Your objective >>
Could you copy the records below exactly, leaving out any pictures they include?

[Supplied records]

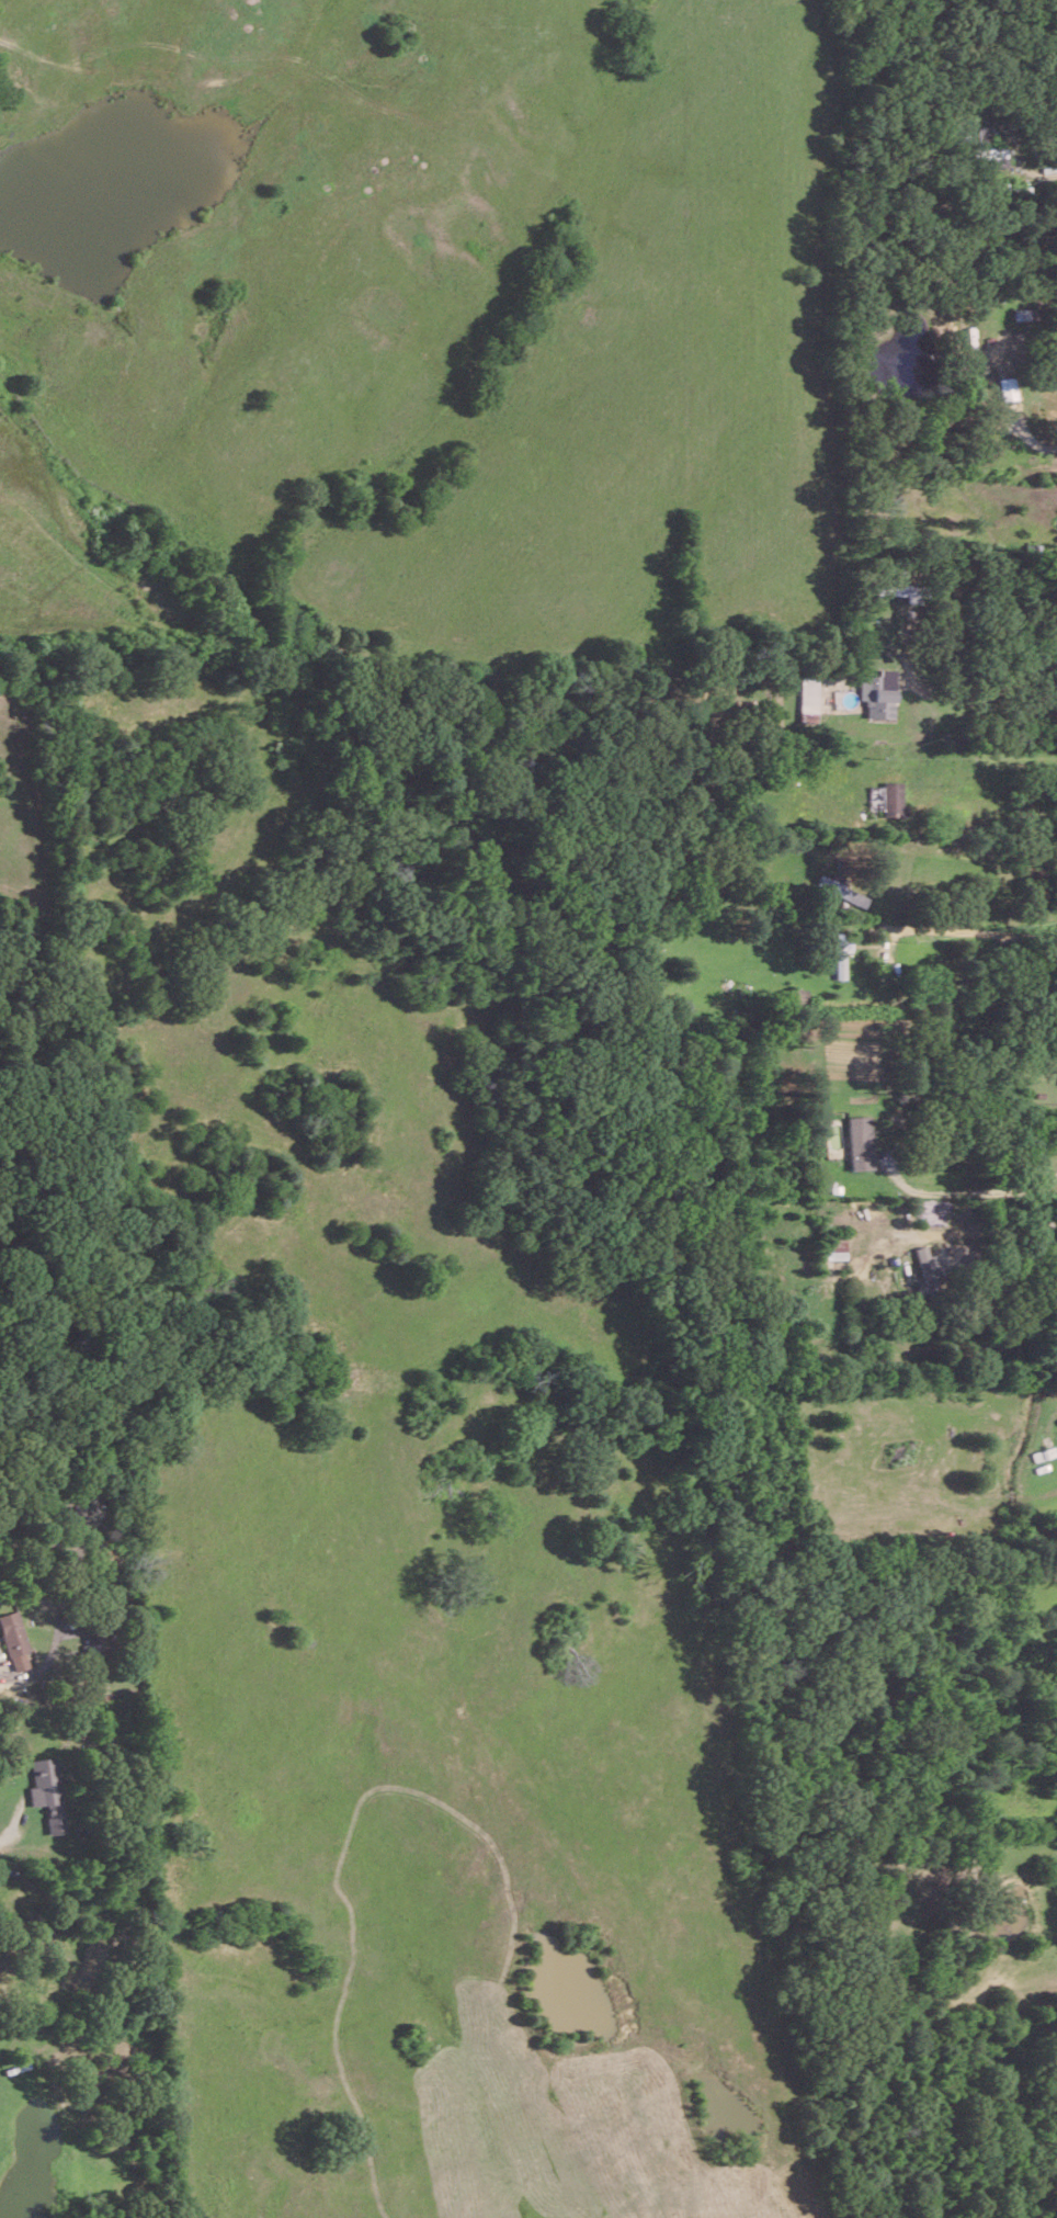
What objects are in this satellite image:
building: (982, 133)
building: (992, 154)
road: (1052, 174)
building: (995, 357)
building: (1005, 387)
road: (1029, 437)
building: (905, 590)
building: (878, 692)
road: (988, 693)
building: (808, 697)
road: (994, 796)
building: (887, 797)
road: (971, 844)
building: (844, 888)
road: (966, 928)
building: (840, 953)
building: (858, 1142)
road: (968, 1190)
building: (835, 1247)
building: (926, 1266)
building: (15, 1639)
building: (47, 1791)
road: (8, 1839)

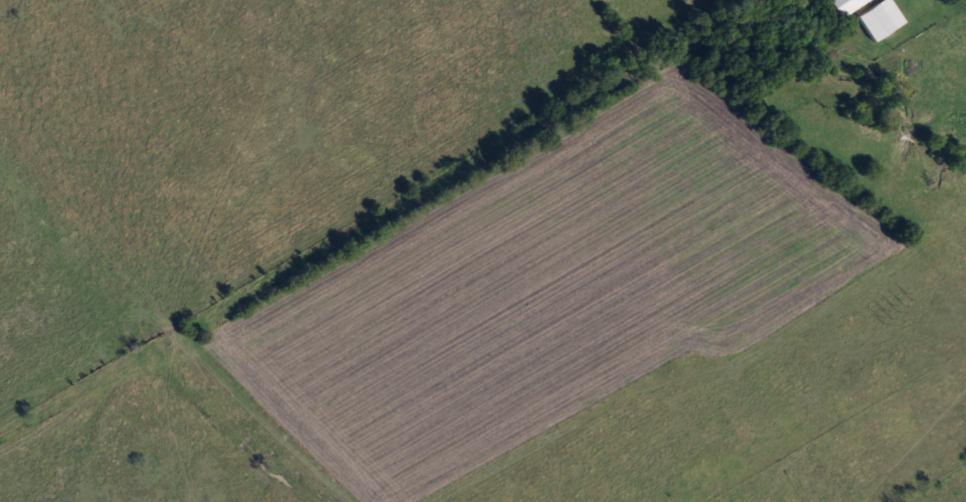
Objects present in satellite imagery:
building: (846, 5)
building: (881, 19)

[/Supplied records]

Problem solution >>
What objects are in this satellite image:
building: (982, 133)
building: (992, 154)
road: (1052, 174)
building: (995, 357)
building: (1005, 387)
road: (1029, 437)
building: (905, 590)
building: (878, 692)
road: (988, 693)
building: (808, 697)
road: (994, 796)
building: (887, 797)
road: (971, 844)
building: (844, 888)
road: (966, 928)
building: (840, 953)
building: (858, 1142)
road: (968, 1190)
building: (835, 1247)
building: (926, 1266)
building: (15, 1639)
building: (47, 1791)
road: (8, 1839)

Objects present in satellite imagery:
building: (846, 5)
building: (881, 19)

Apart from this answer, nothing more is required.